• [EXERCISE REQUIREMENTS]: Extract only the first line of the listing and every line after it up to and including the one with "camera: 15 degrees left, 5 degrees up". Omit the pictures.

++++ SUPPLIED RECORDS

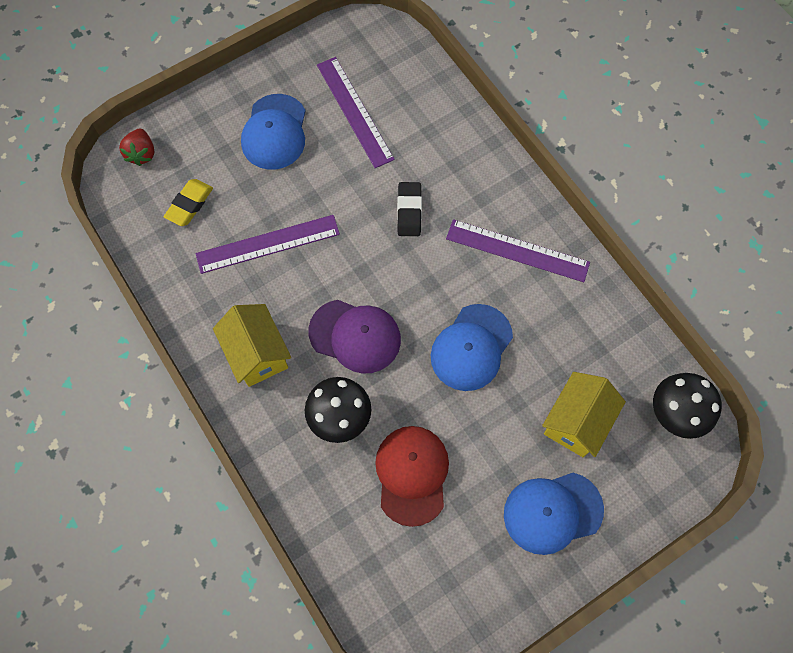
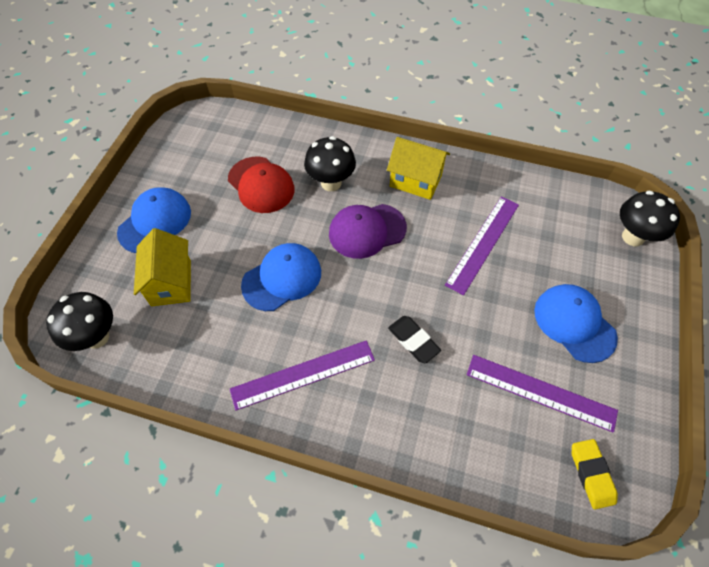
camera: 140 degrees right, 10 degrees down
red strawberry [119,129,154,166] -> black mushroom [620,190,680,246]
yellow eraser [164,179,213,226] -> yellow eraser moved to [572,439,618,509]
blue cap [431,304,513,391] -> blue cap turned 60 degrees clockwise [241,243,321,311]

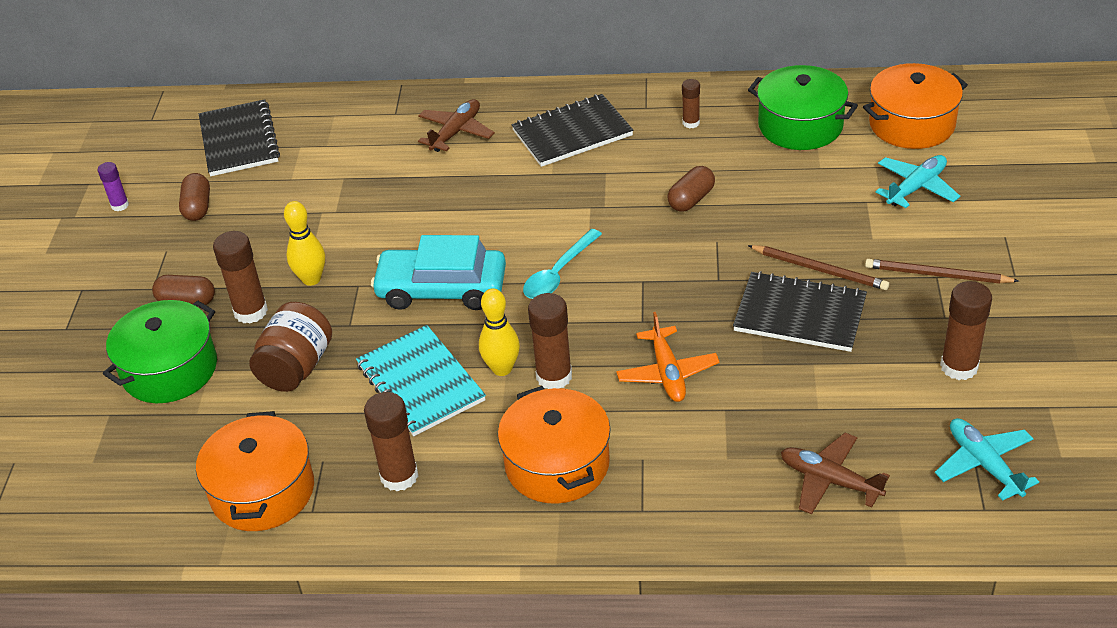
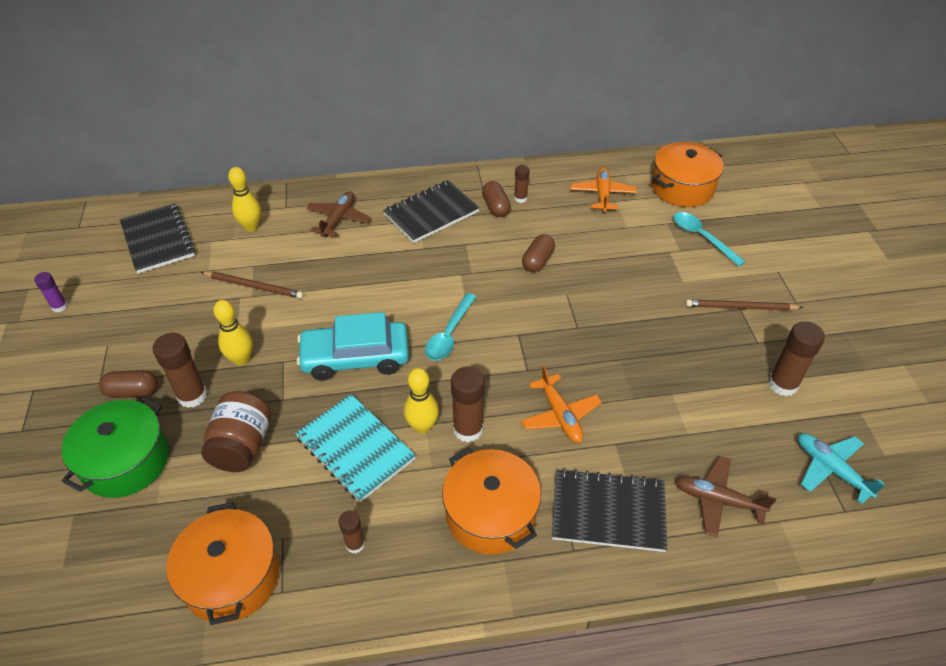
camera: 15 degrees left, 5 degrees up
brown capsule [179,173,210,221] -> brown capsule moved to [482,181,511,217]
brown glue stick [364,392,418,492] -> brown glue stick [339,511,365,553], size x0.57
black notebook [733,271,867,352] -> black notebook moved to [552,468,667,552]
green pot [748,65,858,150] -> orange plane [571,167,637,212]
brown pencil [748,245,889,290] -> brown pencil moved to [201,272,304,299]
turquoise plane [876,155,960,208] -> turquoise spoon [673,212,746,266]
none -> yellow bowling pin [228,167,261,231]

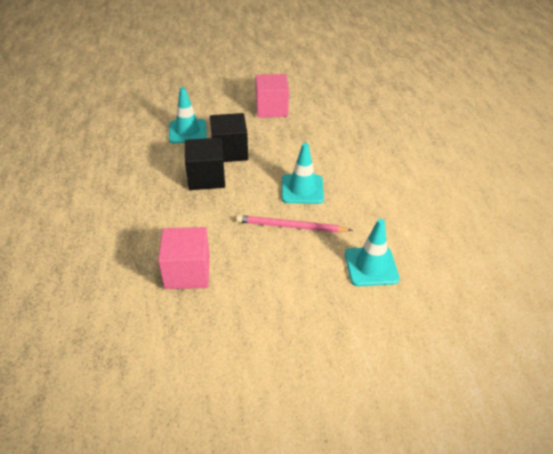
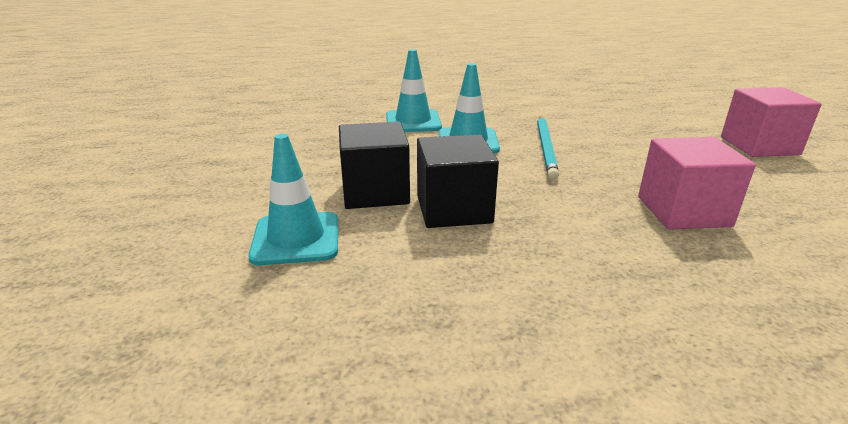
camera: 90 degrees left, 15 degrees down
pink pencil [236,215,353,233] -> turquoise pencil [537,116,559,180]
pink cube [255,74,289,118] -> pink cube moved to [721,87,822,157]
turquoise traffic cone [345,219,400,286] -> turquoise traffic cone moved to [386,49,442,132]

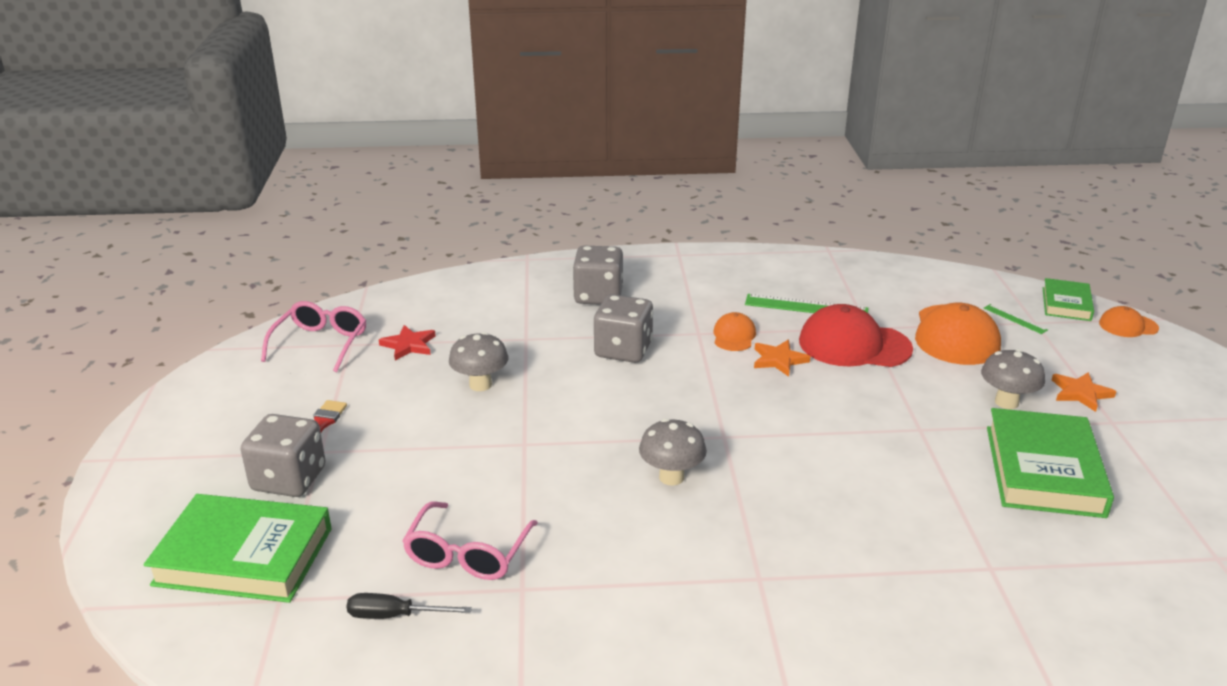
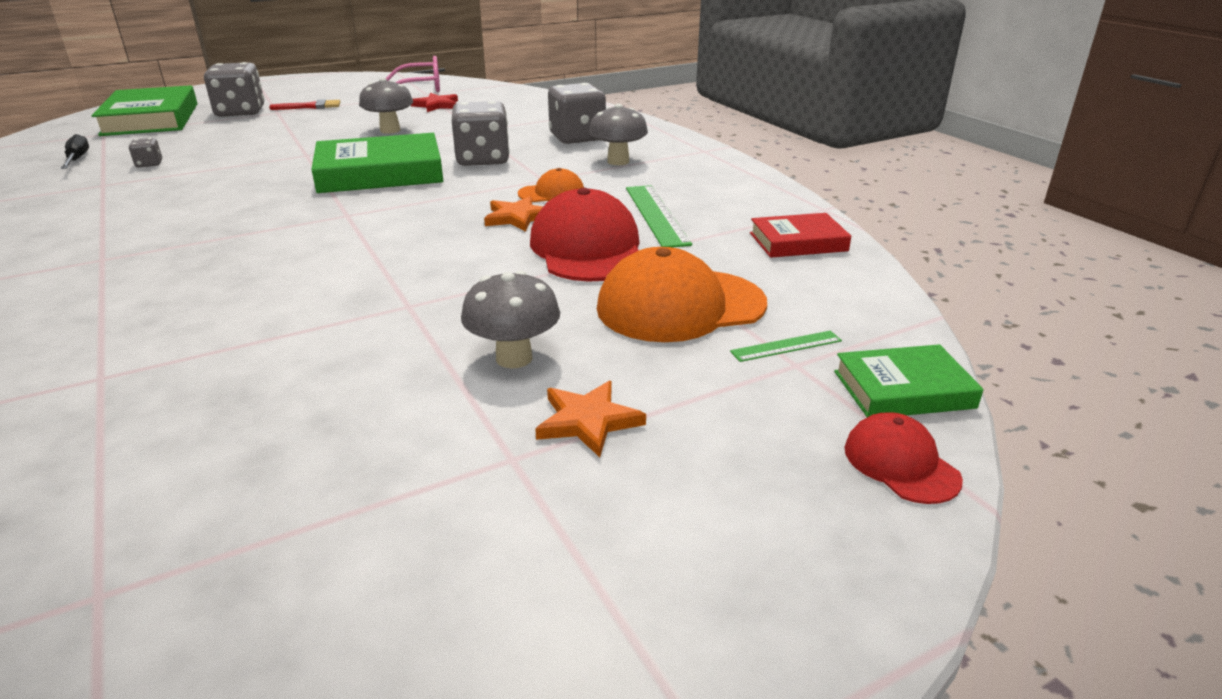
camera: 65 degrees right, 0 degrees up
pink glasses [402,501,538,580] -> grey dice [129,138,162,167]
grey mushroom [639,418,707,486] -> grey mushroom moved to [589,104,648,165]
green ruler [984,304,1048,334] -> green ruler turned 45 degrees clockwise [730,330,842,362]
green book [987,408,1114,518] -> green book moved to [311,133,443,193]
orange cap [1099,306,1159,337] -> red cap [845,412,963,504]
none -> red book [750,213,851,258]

++++++++

• [WRITTEN SOLUTION]:
camera: 140 degrees right, 10 degrees down
red strawberry [119,129,154,166] -> black mushroom [620,190,680,246]
yellow eraser [164,179,213,226] -> yellow eraser moved to [572,439,618,509]
blue cap [431,304,513,391] -> blue cap turned 60 degrees clockwise [241,243,321,311]

camera: 15 degrees left, 5 degrees up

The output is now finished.